| EXERCISE OBJECTIVE |
Set down each line of the material that follows, exactly, with no pictures.

| GIVEN DATA |
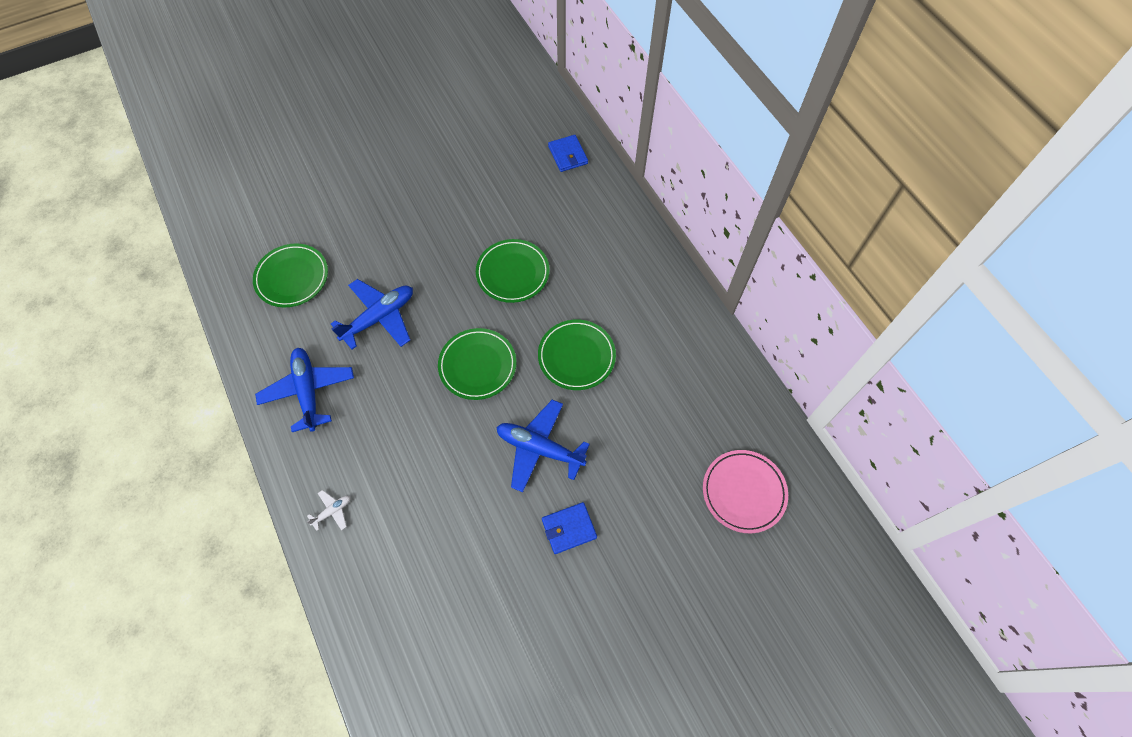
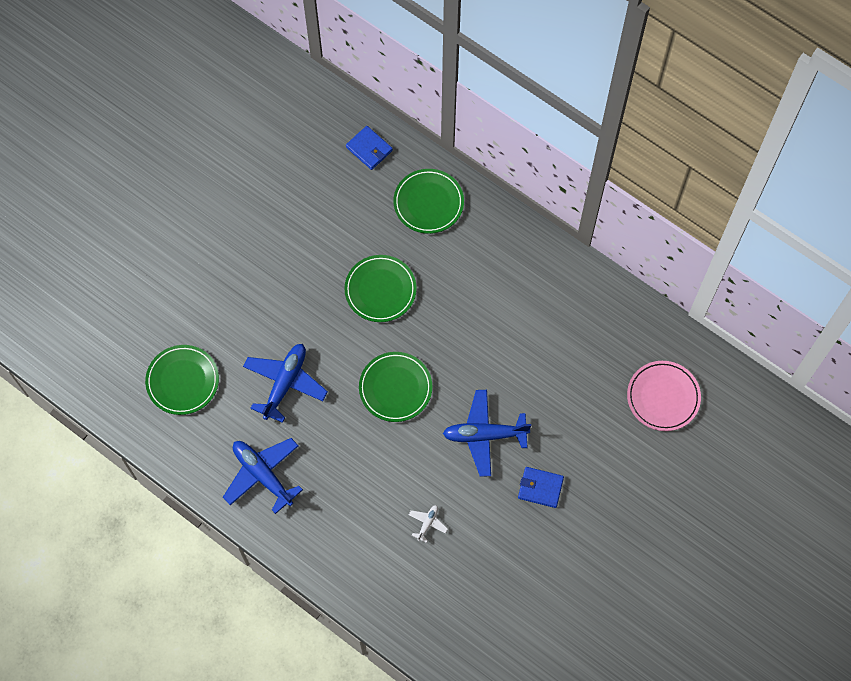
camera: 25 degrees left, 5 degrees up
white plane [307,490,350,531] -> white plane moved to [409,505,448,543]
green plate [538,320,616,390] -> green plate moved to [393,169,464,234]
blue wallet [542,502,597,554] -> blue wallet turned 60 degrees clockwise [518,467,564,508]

| OUTPUT OF THE TASK |
camera: 25 degrees left, 5 degrees up
white plane [307,490,350,531] -> white plane moved to [409,505,448,543]
green plate [538,320,616,390] -> green plate moved to [393,169,464,234]
blue wallet [542,502,597,554] -> blue wallet turned 60 degrees clockwise [518,467,564,508]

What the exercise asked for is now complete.